[Collection entries]

........

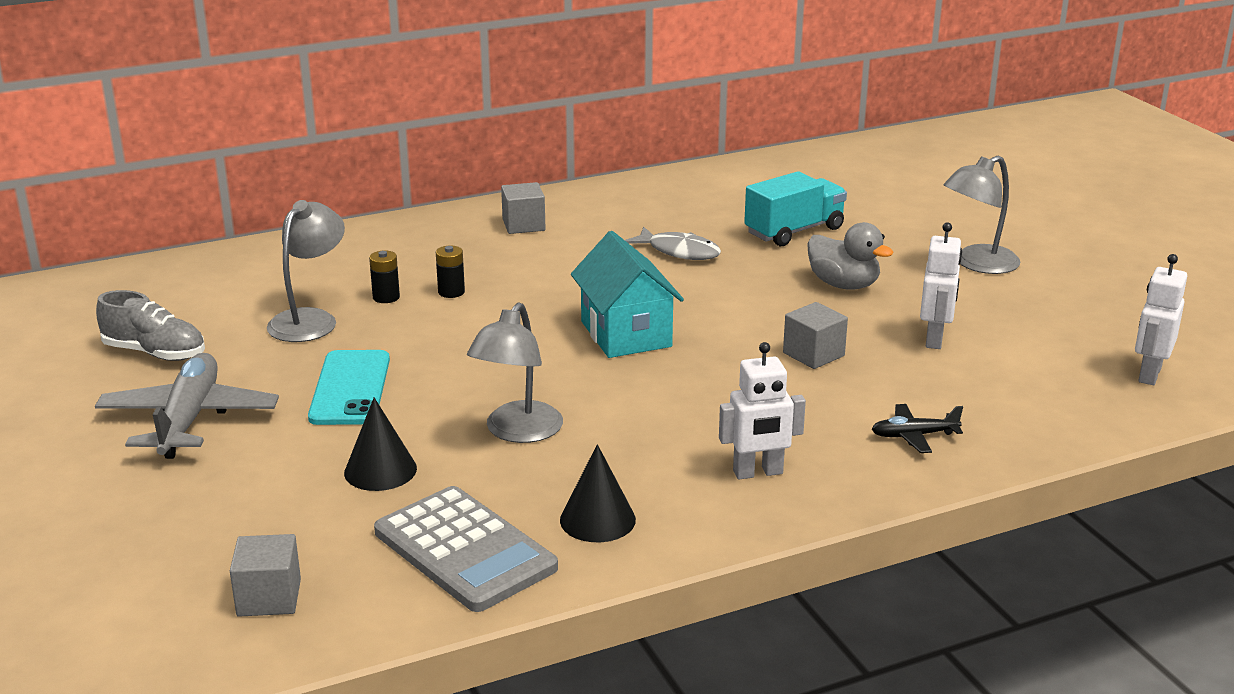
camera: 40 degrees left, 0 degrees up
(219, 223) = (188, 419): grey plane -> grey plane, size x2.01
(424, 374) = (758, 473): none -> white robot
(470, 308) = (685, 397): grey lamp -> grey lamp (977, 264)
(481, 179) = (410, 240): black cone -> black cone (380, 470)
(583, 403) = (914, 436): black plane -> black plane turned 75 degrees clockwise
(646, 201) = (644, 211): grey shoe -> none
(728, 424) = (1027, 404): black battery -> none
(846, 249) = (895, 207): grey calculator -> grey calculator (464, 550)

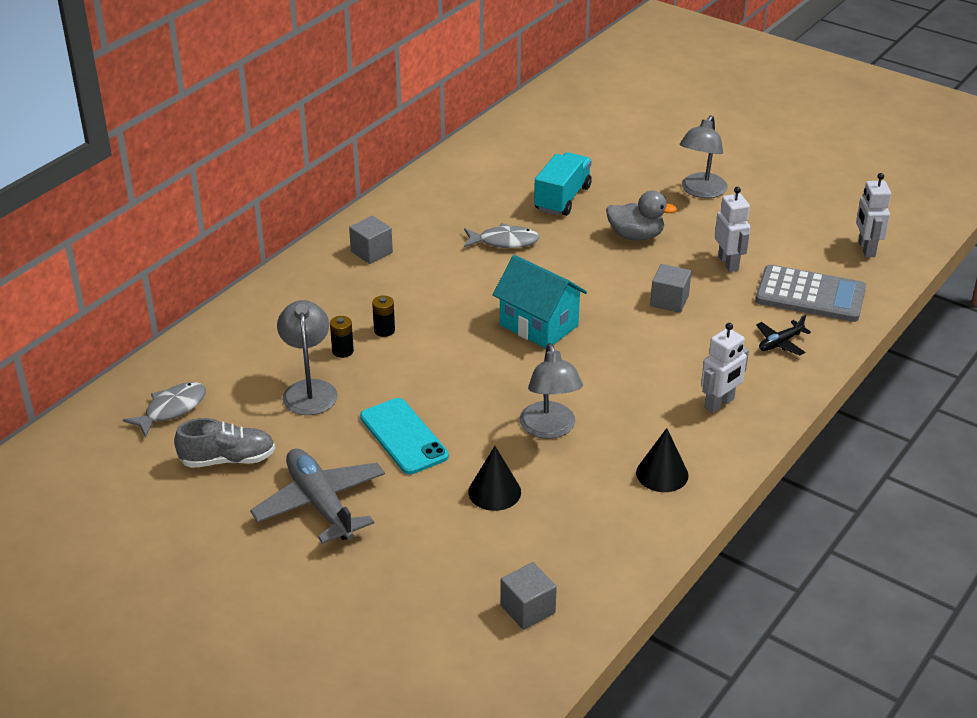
camera: 30 degrees left, 10 degrees up
(162, 297) = (172, 409): none -> grey fish
(464, 550) = (607, 527): grey calculator -> grey calculator (810, 295)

........

Job
Output all the records above exactly, but without their images.

Solution for this exercise
camera: 40 degrees left, 0 degrees up
(219, 223) = (188, 419): grey plane -> grey plane, size x2.01
(424, 374) = (758, 473): none -> white robot
(470, 308) = (685, 397): grey lamp -> grey lamp (977, 264)
(481, 179) = (410, 240): black cone -> black cone (380, 470)
(583, 403) = (914, 436): black plane -> black plane turned 75 degrees clockwise
(646, 201) = (644, 211): grey shoe -> none
(728, 424) = (1027, 404): black battery -> none
(846, 249) = (895, 207): grey calculator -> grey calculator (464, 550)

camera: 30 degrees left, 10 degrees up
(162, 297) = (172, 409): none -> grey fish
(464, 550) = (607, 527): grey calculator -> grey calculator (810, 295)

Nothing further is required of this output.